§ **Records from a collection**:
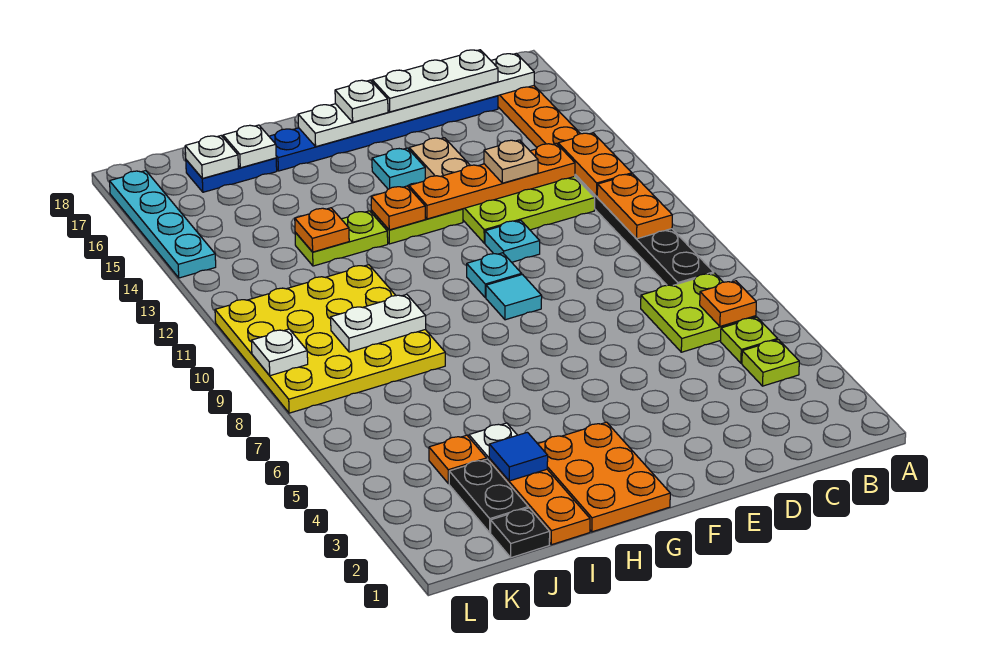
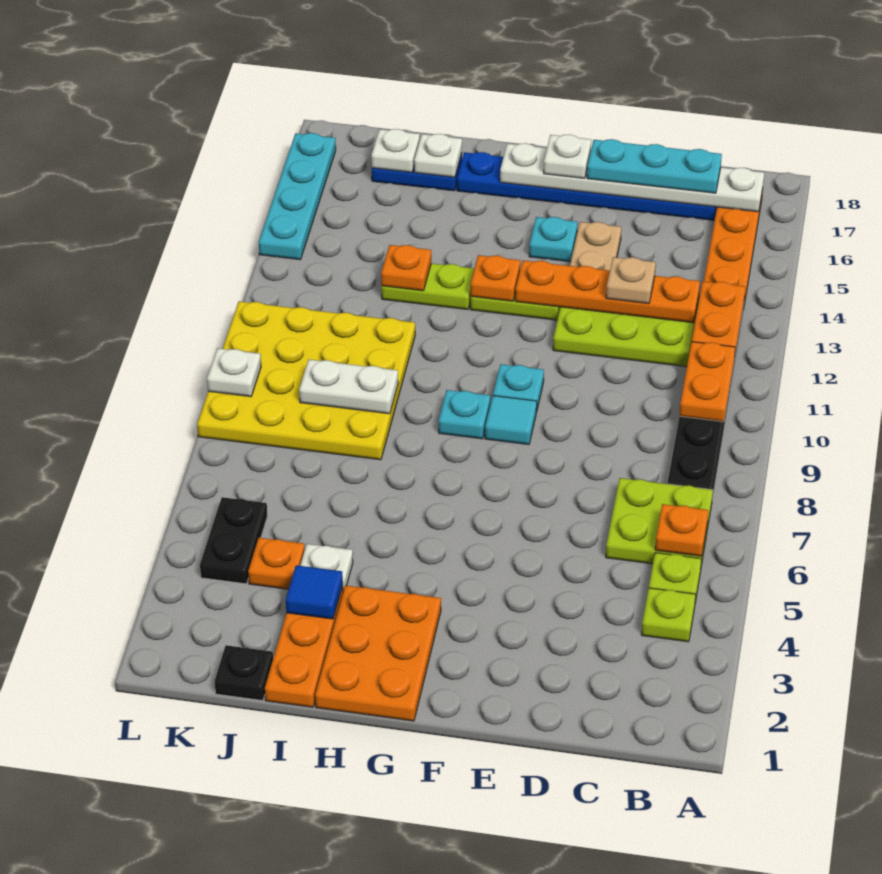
white plate C17:E17 level 3 -> cyan plate C17:E17 level 3
cyan plate E11 level 1 -> cyan plate G9 level 1
black plate J2:J3 level 1 -> black plate K4:K5 level 1

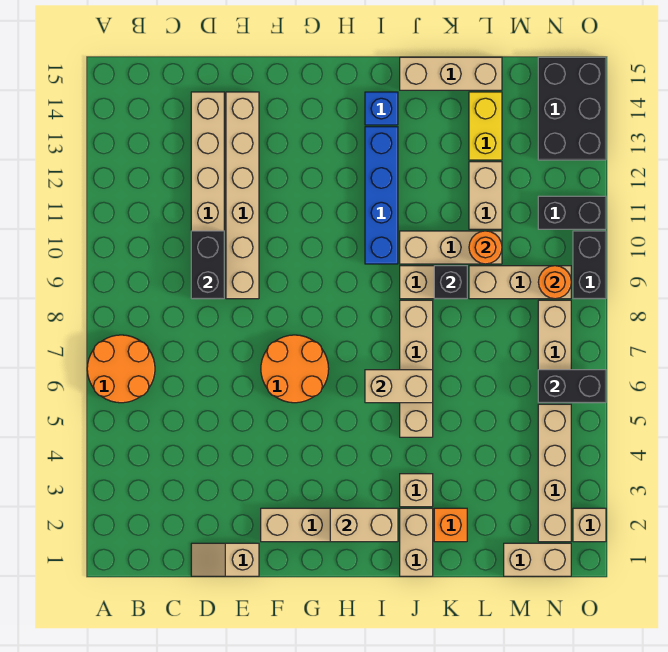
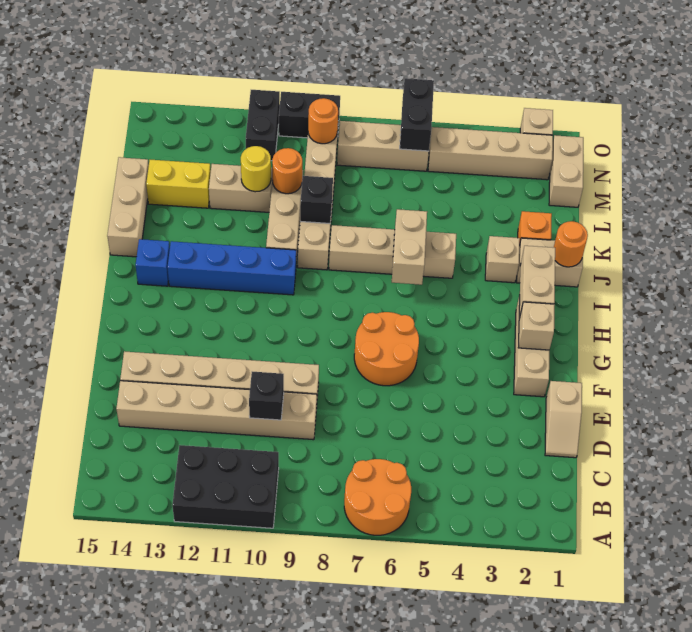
black brick D9:D10 level 2 -> black brick D10 level 2
none -> tan brick G2 level 2
none -> orange round brick J1 level 2
none -> yellow round brick L11 level 2
black brick N13:O15 level 1 -> black brick A10:B12 level 1

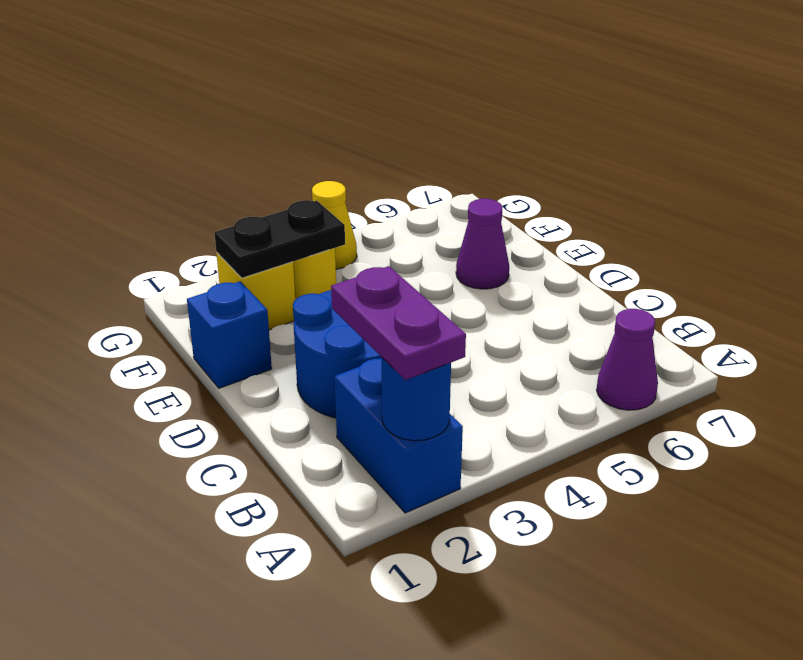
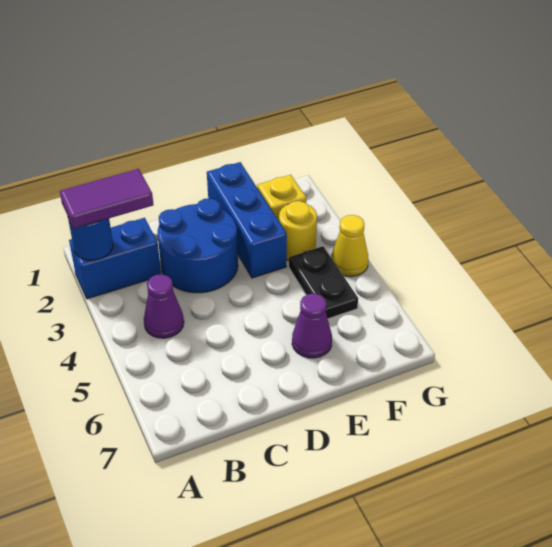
purple plate A2:B2 level 3 -> purple tile A2:B2 level 3
purple cone A6 level 1 -> purple cone B4 level 1
blue brick E1 level 1 -> blue brick E1:E3 level 1
black plate F2:F3 level 2 -> black plate F4:F5 level 1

§ **WHAT YOU HAVE TO DO**: List each line of the records that holds the string "none".

§ **FINISHED EXERCISE**:
none -> tan brick G2 level 2
none -> orange round brick J1 level 2
none -> yellow round brick L11 level 2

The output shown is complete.